GOAL OF THE EXERCISE
Lines with the word "plus": copy all of them from the entries below.
[[ DATA PROVIDED, beginning ]]
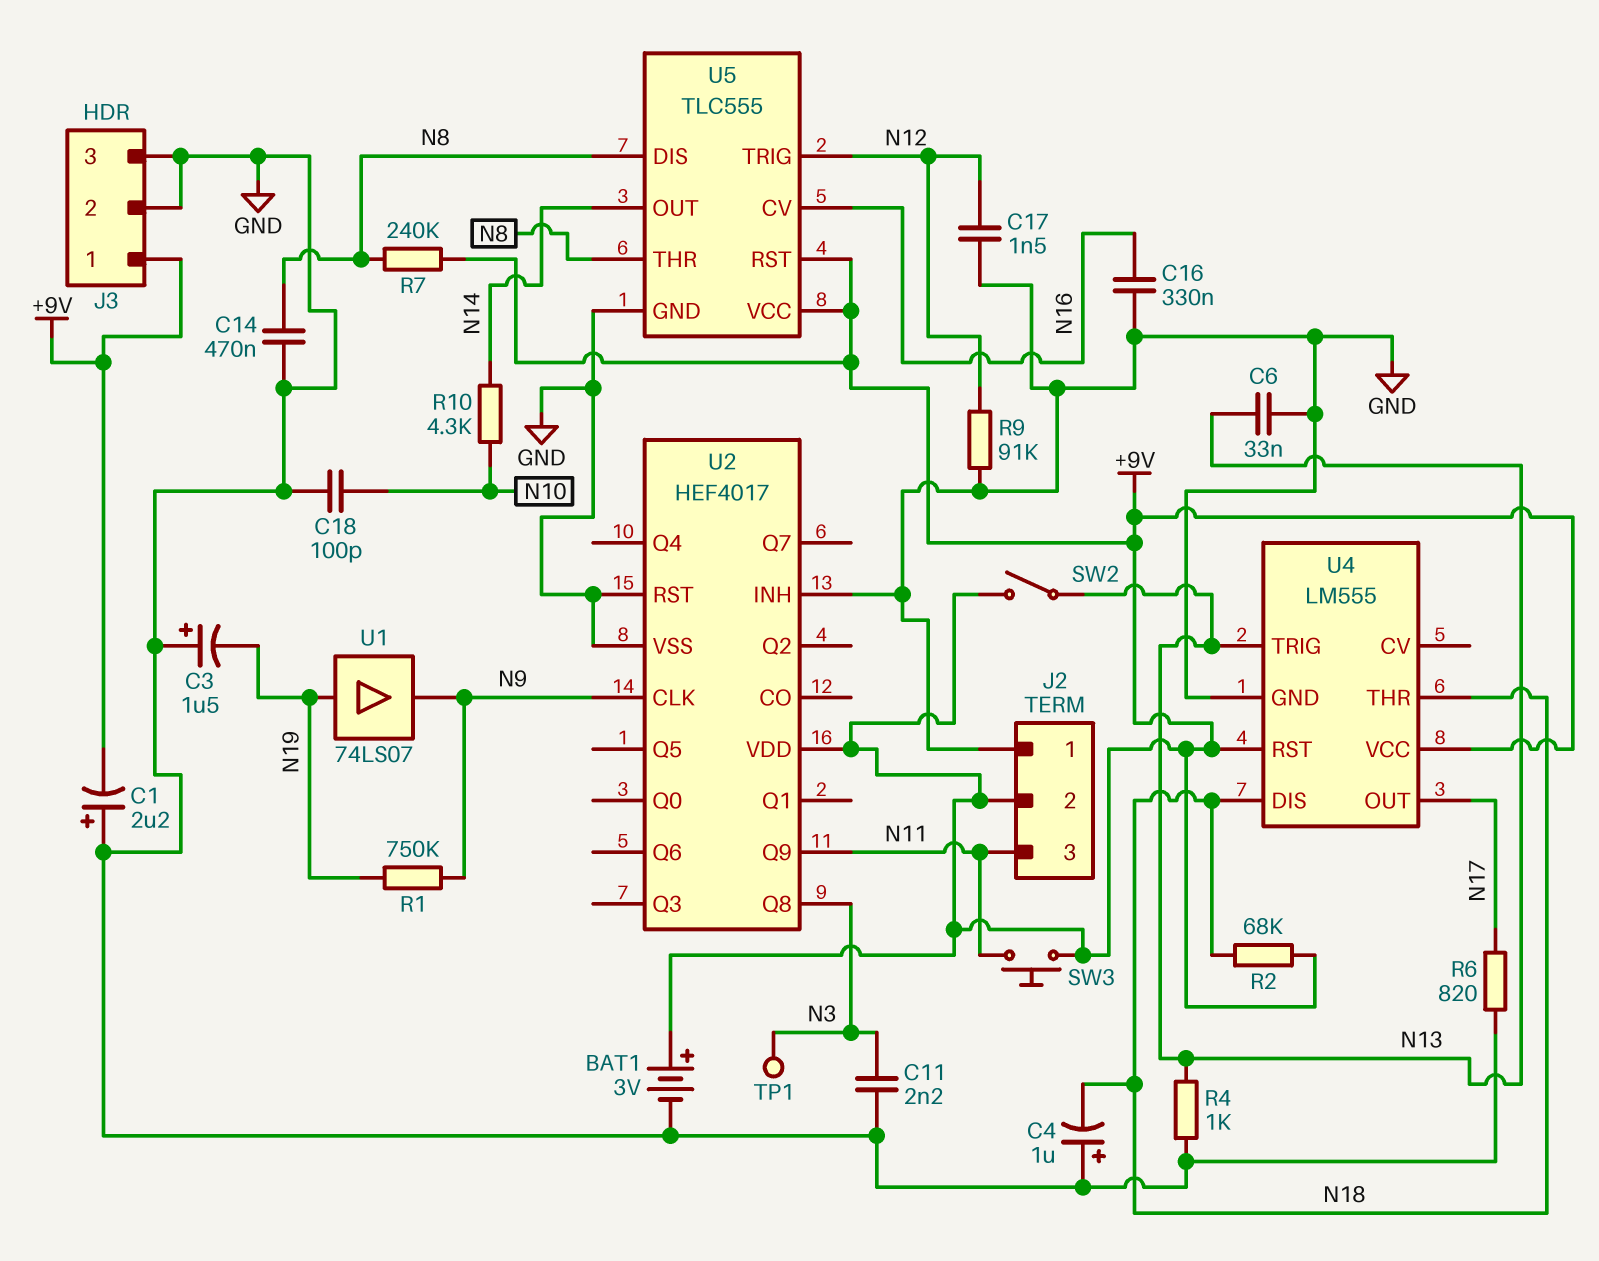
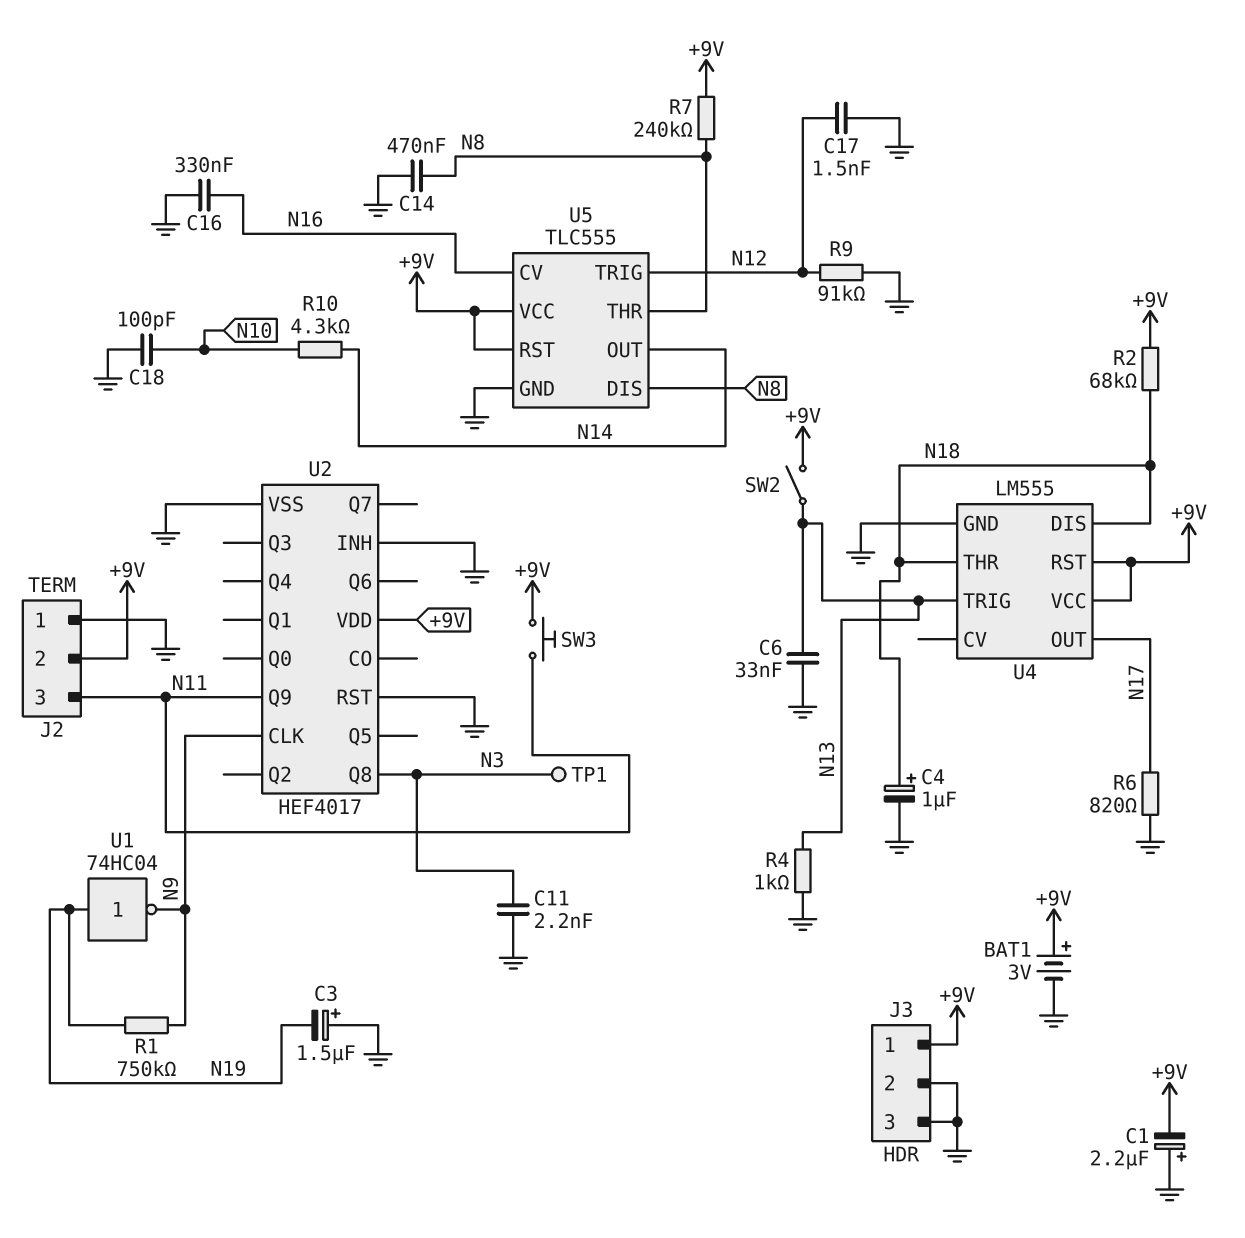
C4: 1uF (plus GND, minus N18) -> 1uF (plus N18, minus GND)
U1: buffer 74LS07 (in N19, out N9) -> NOT 74HC04 (in N19, out N9)

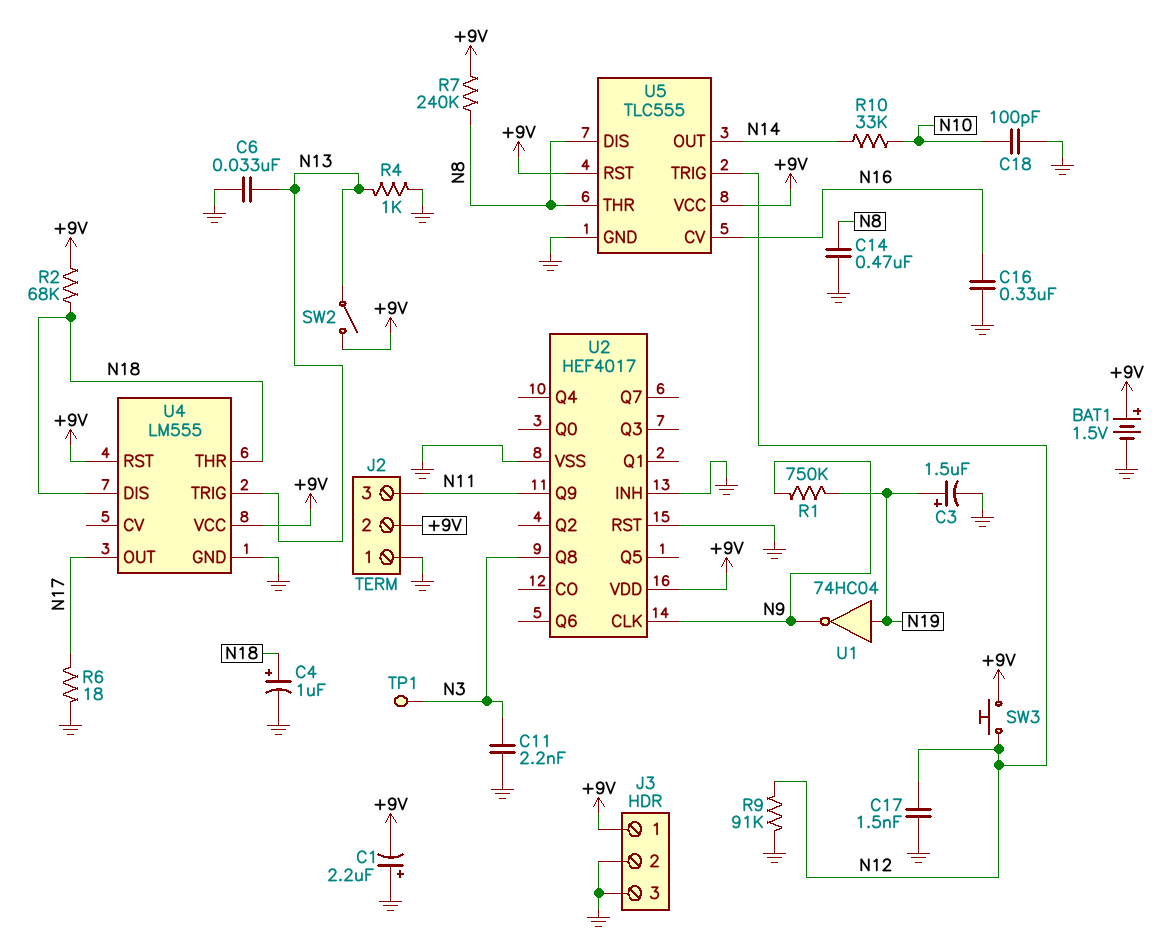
BAT1: 3V (plus +9V, minus GND) -> 1.5V (plus +9V, minus GND)
C3: 1.5uF (plus GND, minus N19) -> 1.5uF (plus N19, minus GND)
R6: 820 (GND, N17) -> 18 (GND, N17)
R10: 4.3k (N10, N14) -> 33k (N10, N14)
SW3: button (+9V, N11) -> button (+9V, N12)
[[ DATA PROVIDED, end ]]
RESPONSE BOX
C4: 1uF (plus GND, minus N18) -> 1uF (plus N18, minus GND)
BAT1: 3V (plus +9V, minus GND) -> 1.5V (plus +9V, minus GND)
C3: 1.5uF (plus GND, minus N19) -> 1.5uF (plus N19, minus GND)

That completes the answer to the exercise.